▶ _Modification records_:
=== Section Start ===

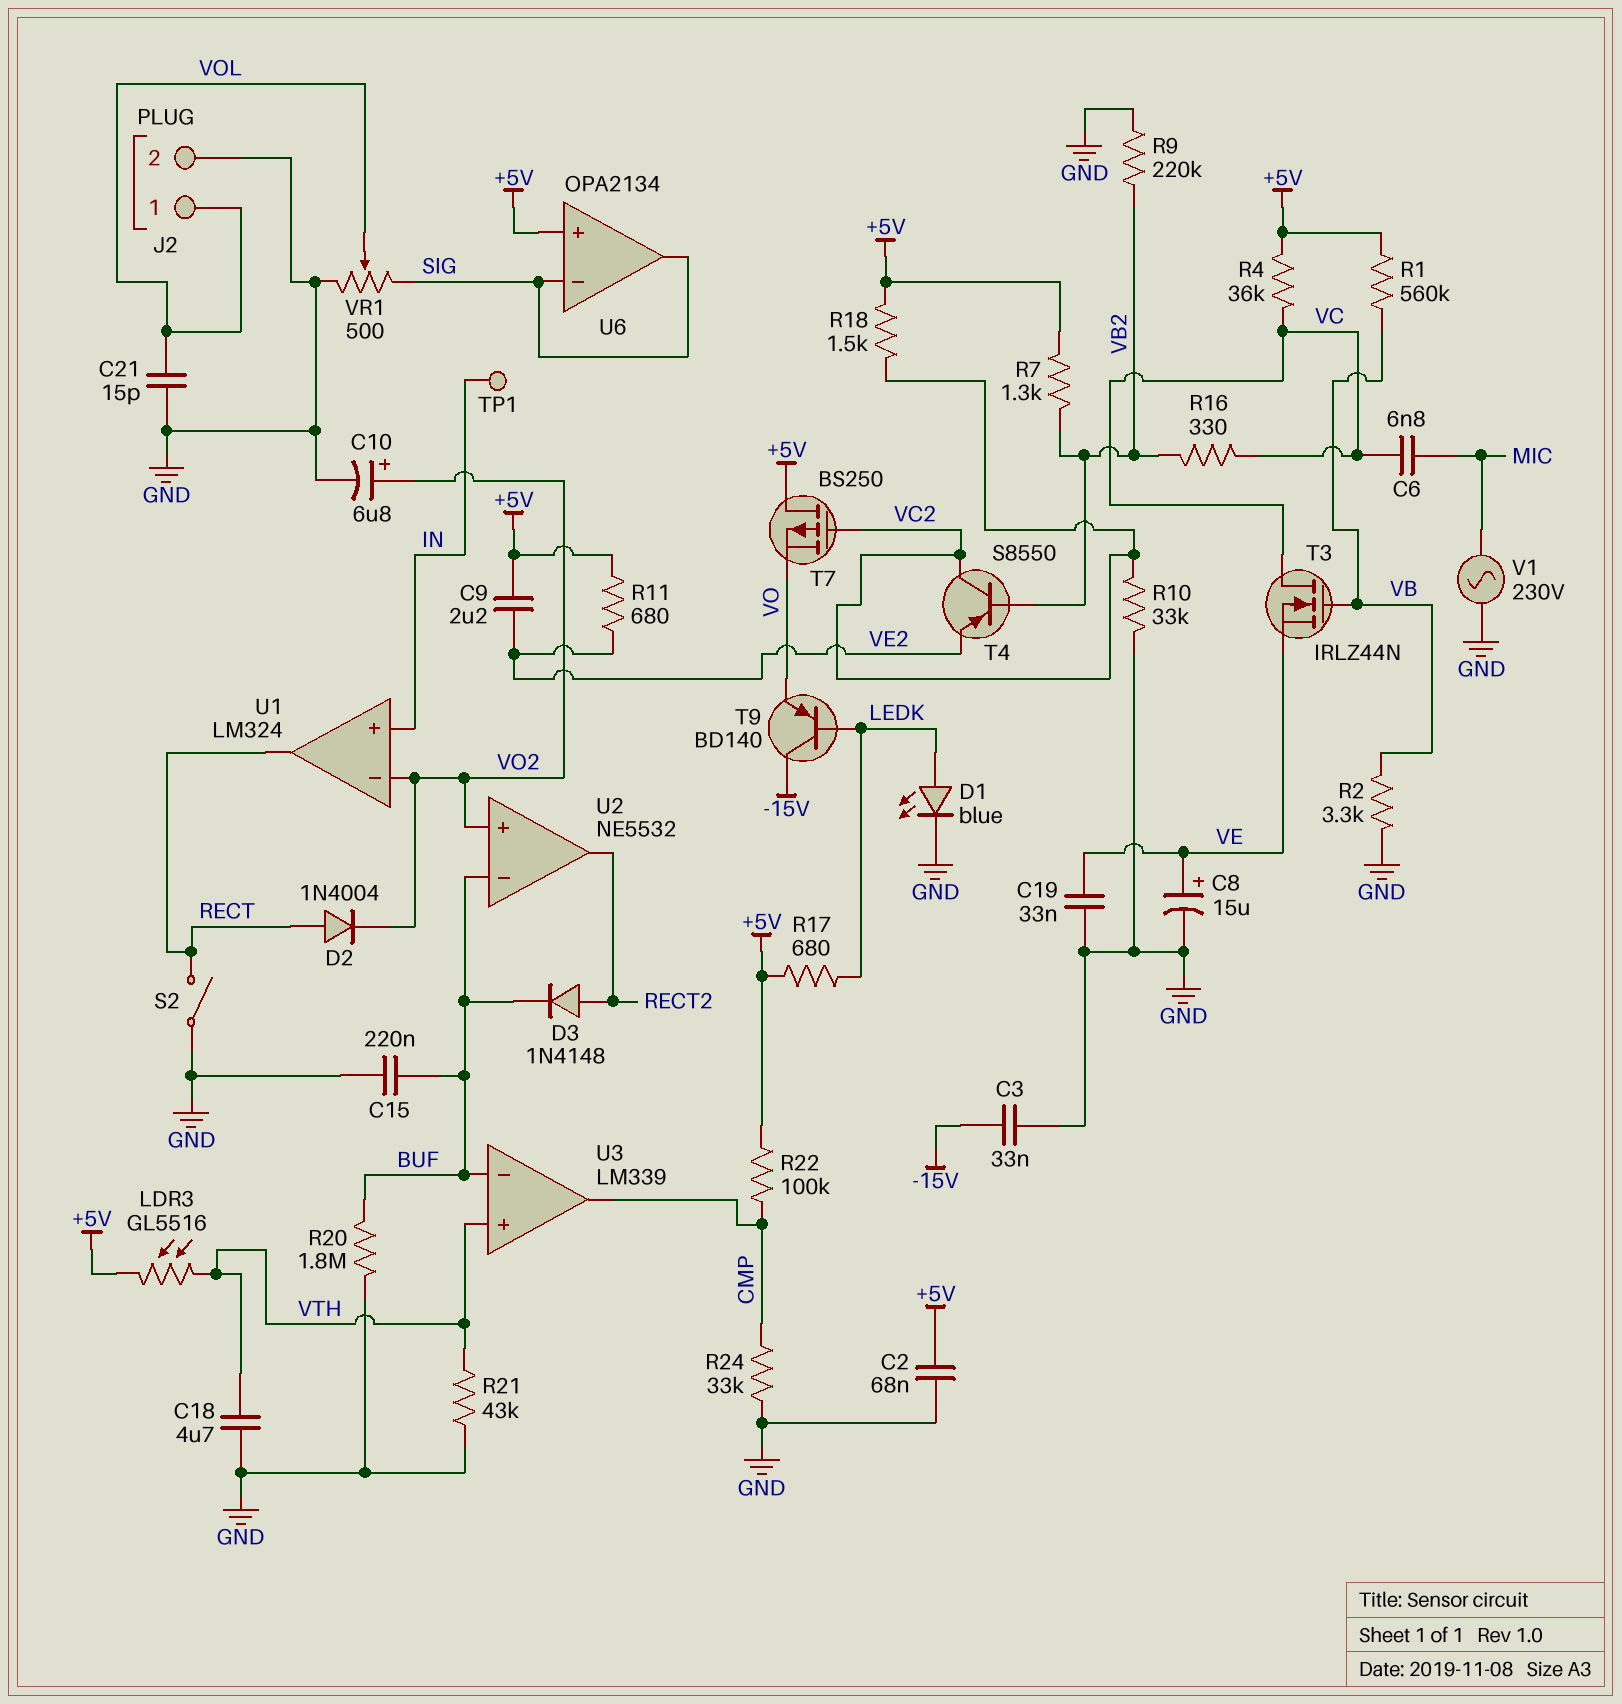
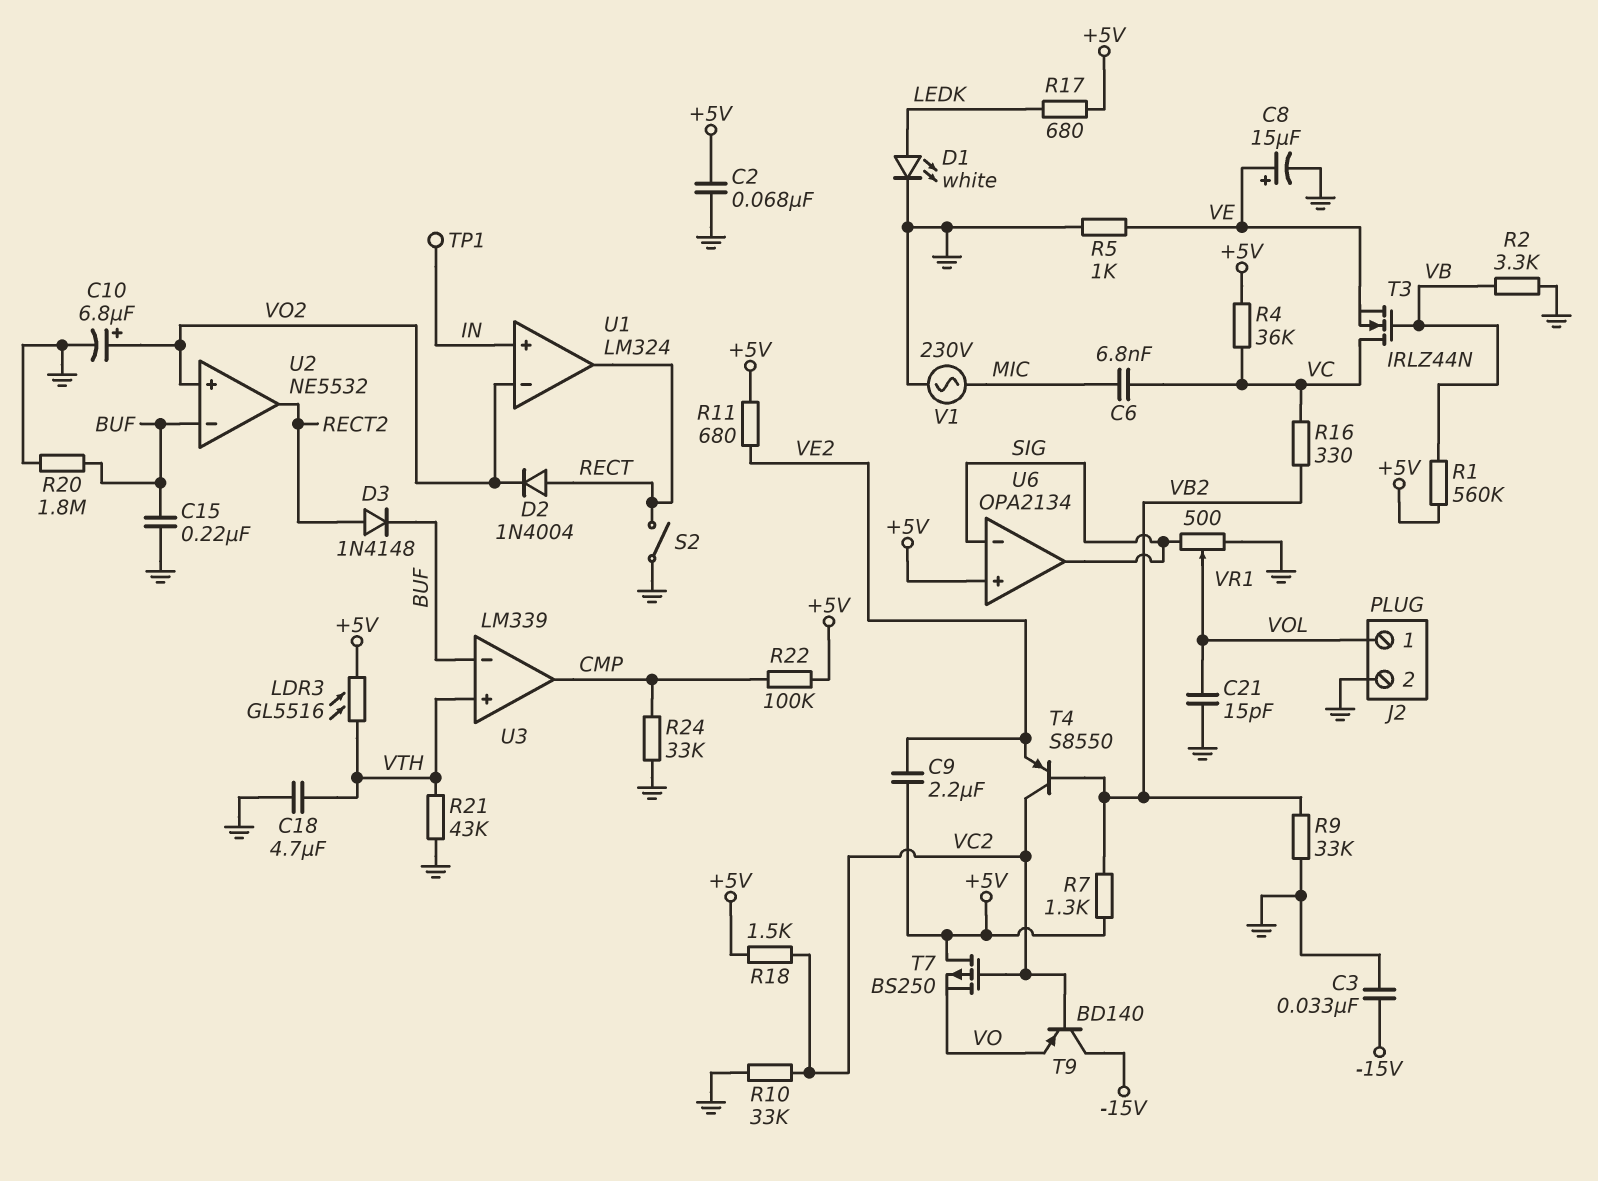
C19: 33nF (GND, VE) -> none
D1: LED blue (A LEDK, K GND) -> LED white (A LEDK, K GND)
R5: none -> 1k (GND, VE)
R9: 220k (GND, VB2) -> 33k (GND, VB2)
T9: PNP BD140 (B LEDK, C -15V, E VO) -> PNP BD140 (B VC2, C -15V, E VO)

=== Section End ===

▶ _PROBLEM STATEMENT_:
Please print the data above once more, exactly as it appears, with no pictures.

▶ _TASK SOLUTION_:
C19: 33nF (GND, VE) -> none
D1: LED blue (A LEDK, K GND) -> LED white (A LEDK, K GND)
R5: none -> 1k (GND, VE)
R9: 220k (GND, VB2) -> 33k (GND, VB2)
T9: PNP BD140 (B LEDK, C -15V, E VO) -> PNP BD140 (B VC2, C -15V, E VO)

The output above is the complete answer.